ACTIVITY: Starting at the line that contains "(329, 146) = (345, 129): grey camera -> none", write out each line through the end of the data below, exactly as it stands. Skip any pictures.

Records from a collection:
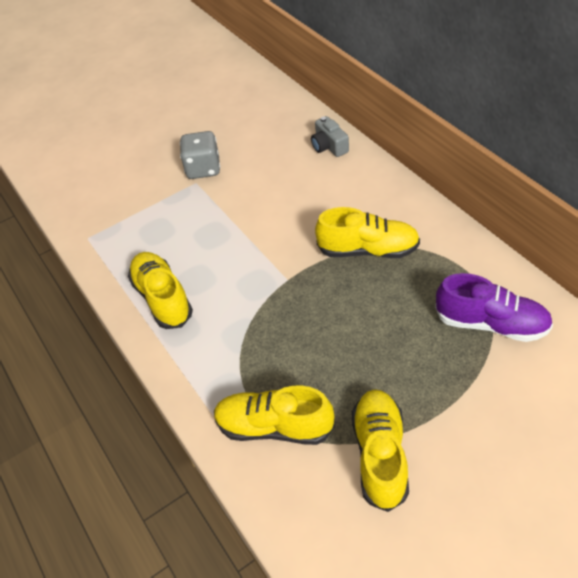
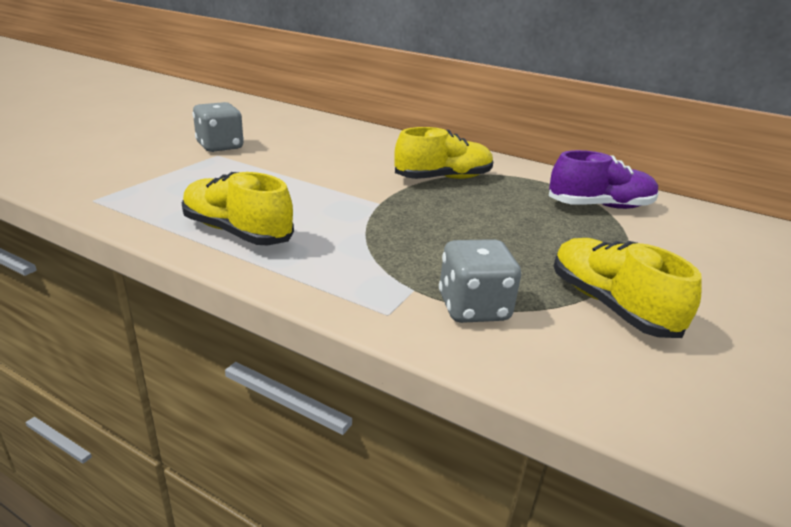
camera: 35 degrees left, 20 degrees down
(274, 427) = (473, 308): yellow shoe -> grey dice
(329, 146) = (345, 129): grey camera -> none

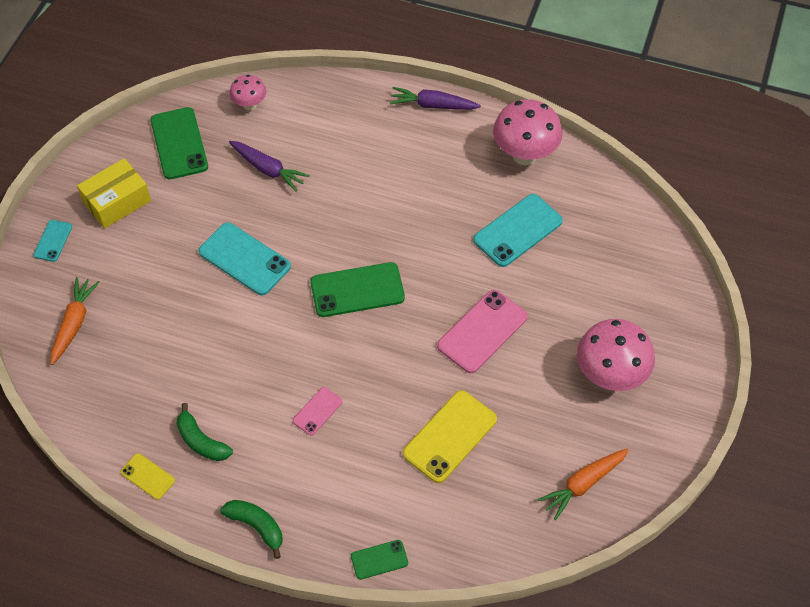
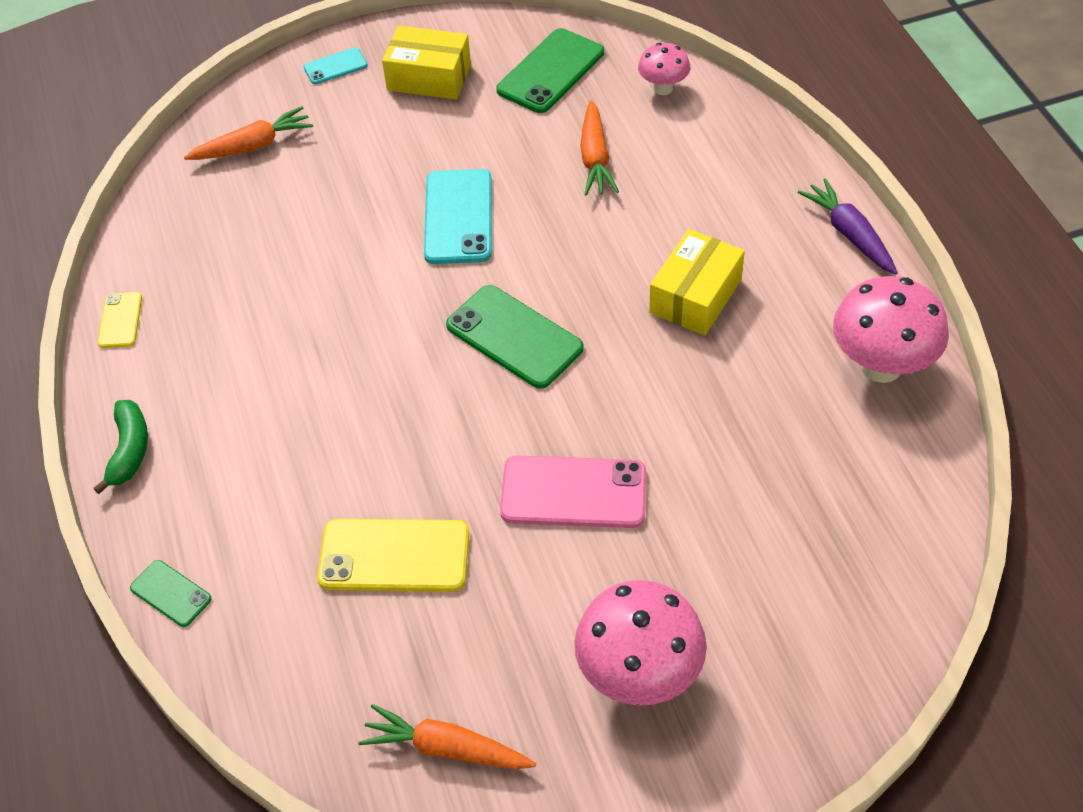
camera: 55 degrees right, 5 degrees down
(201, 441) = (198, 334): green banana -> none
(268, 169) = (595, 158): purple carrot -> orange carrot
(317, 411) = (320, 407): pink phone -> none
(409, 195) = (695, 296): none -> yellow box
(518, 230) = (759, 433): turquoise phone -> none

SOLUTION TO THIS TASK:
(329, 146) = (345, 129): grey camera -> none

camera: 55 degrees right, 5 degrees down
(201, 441) = (198, 334): green banana -> none
(268, 169) = (595, 158): purple carrot -> orange carrot
(317, 411) = (320, 407): pink phone -> none
(409, 195) = (695, 296): none -> yellow box
(518, 230) = (759, 433): turquoise phone -> none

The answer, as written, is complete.